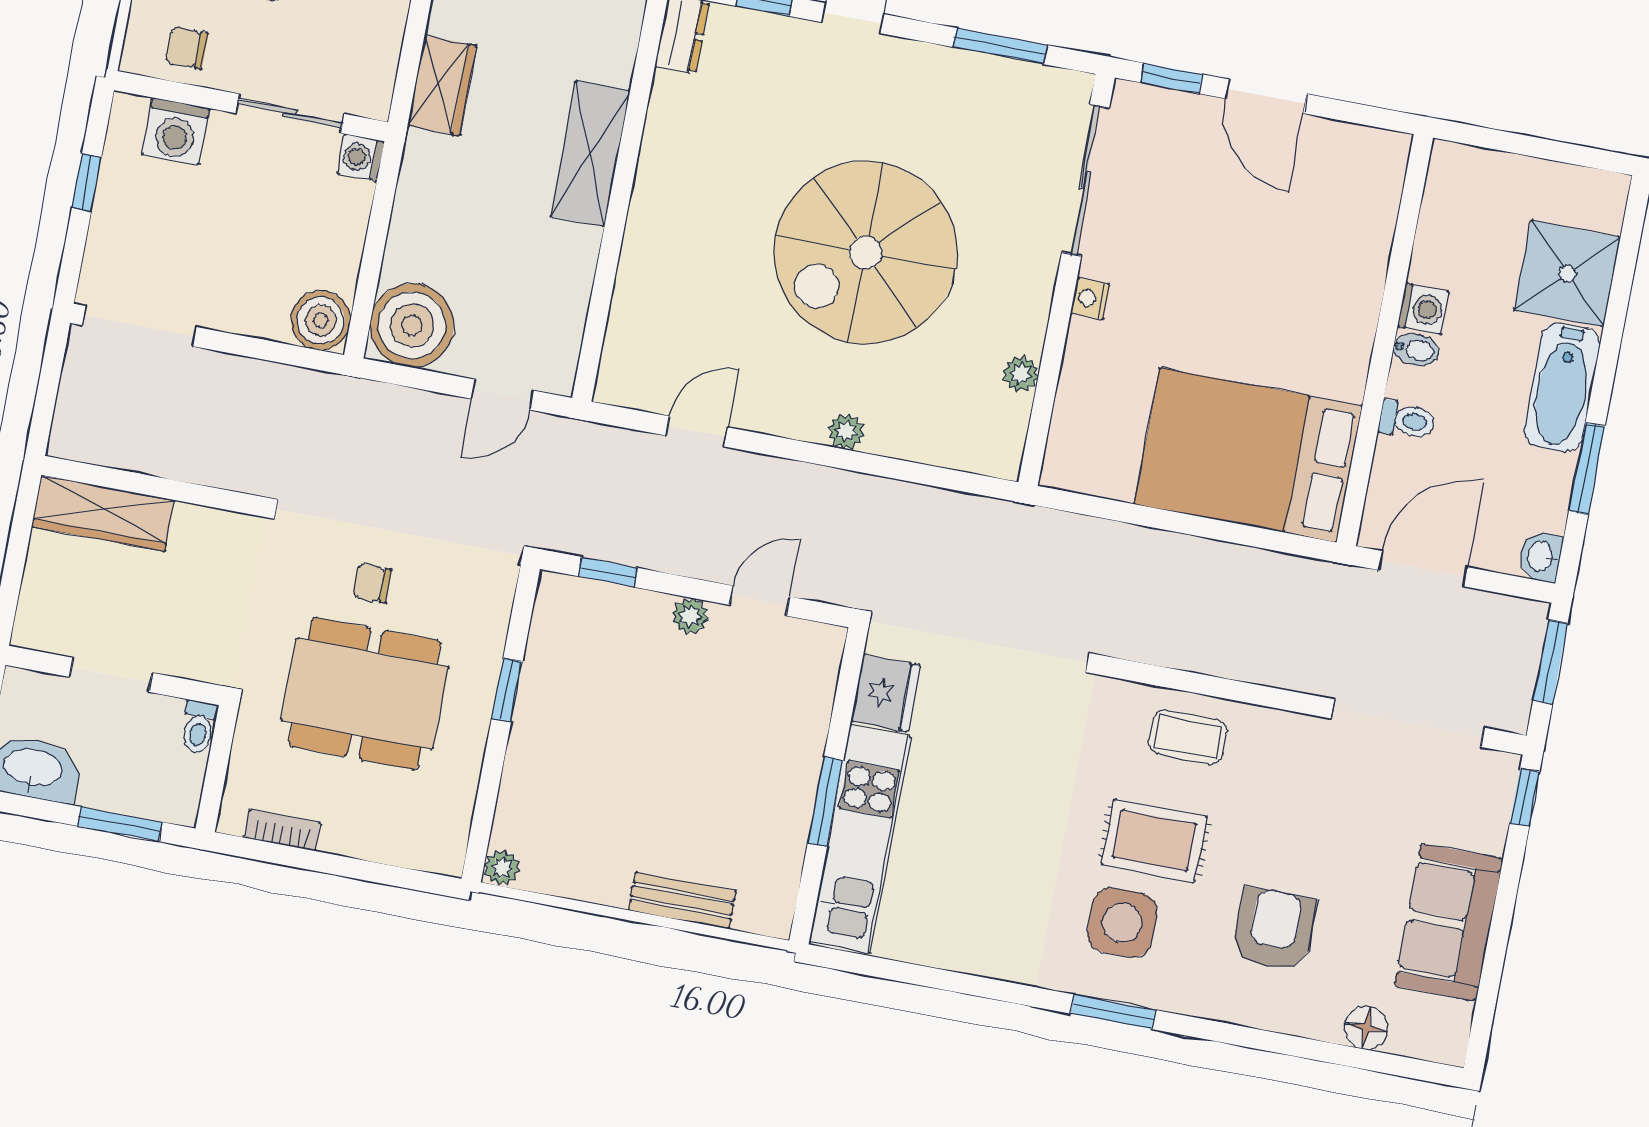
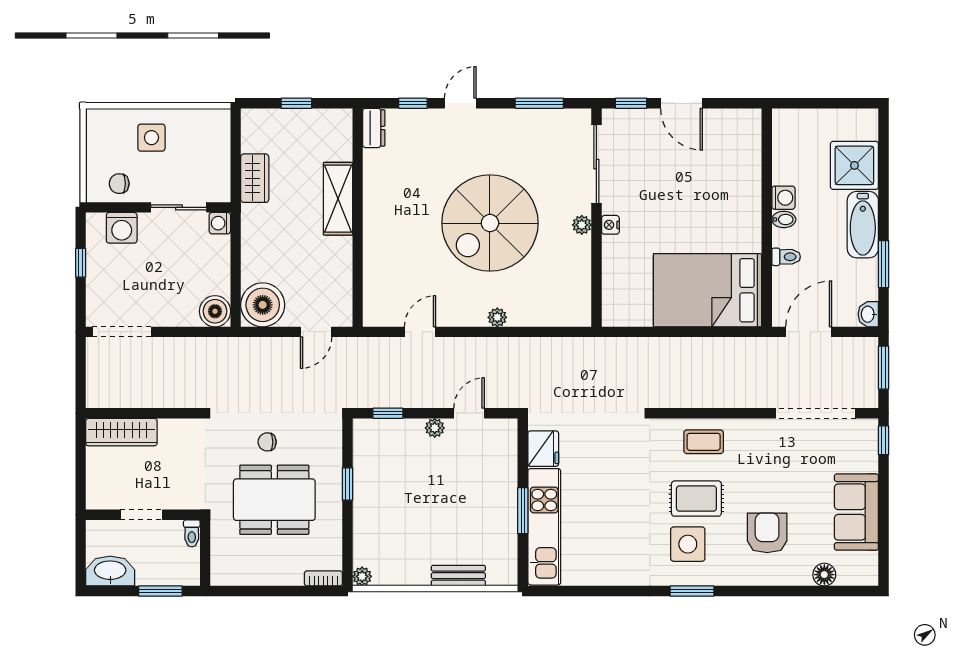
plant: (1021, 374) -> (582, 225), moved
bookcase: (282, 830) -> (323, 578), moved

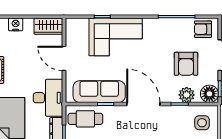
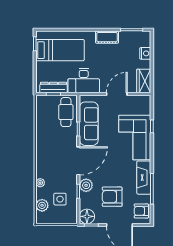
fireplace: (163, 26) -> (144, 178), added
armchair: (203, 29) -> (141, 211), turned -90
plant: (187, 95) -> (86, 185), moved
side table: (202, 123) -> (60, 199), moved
● ● ● ● ● ● ●
▶ _PROBLEM DESCRIPTION_
Your answer should be a single number: the count of lines in the listing that hold the word "moved".

▶ _ANSWER_
4